THE DATA START
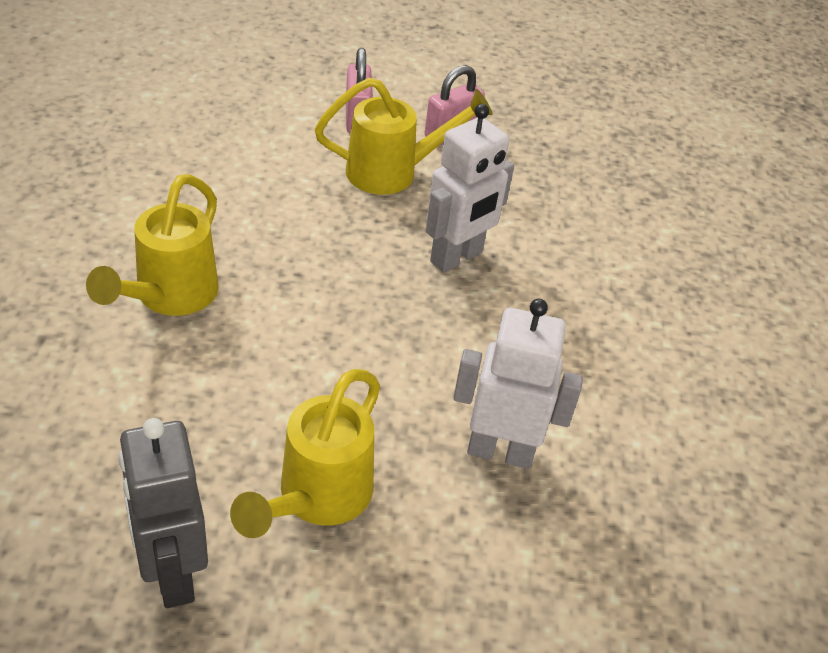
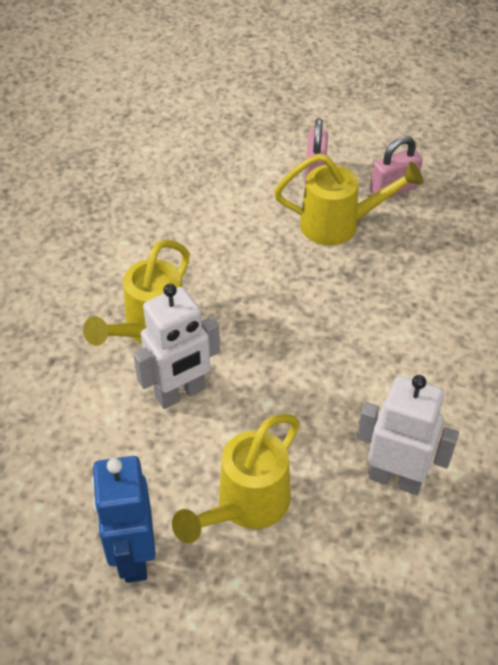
camera: 15 degrees right, 5 degrees up
grey robot [119,418,208,608] -> blue robot [92,456,156,583]
white robot [426,104,514,273] -> white robot moved to [133,284,220,409]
THE DATA END
TASK TO CARRY OUT - Copy out the material exactly as it stands, though no picture should appear in the copy.

RESPONSE -
camera: 15 degrees right, 5 degrees up
grey robot [119,418,208,608] -> blue robot [92,456,156,583]
white robot [426,104,514,273] -> white robot moved to [133,284,220,409]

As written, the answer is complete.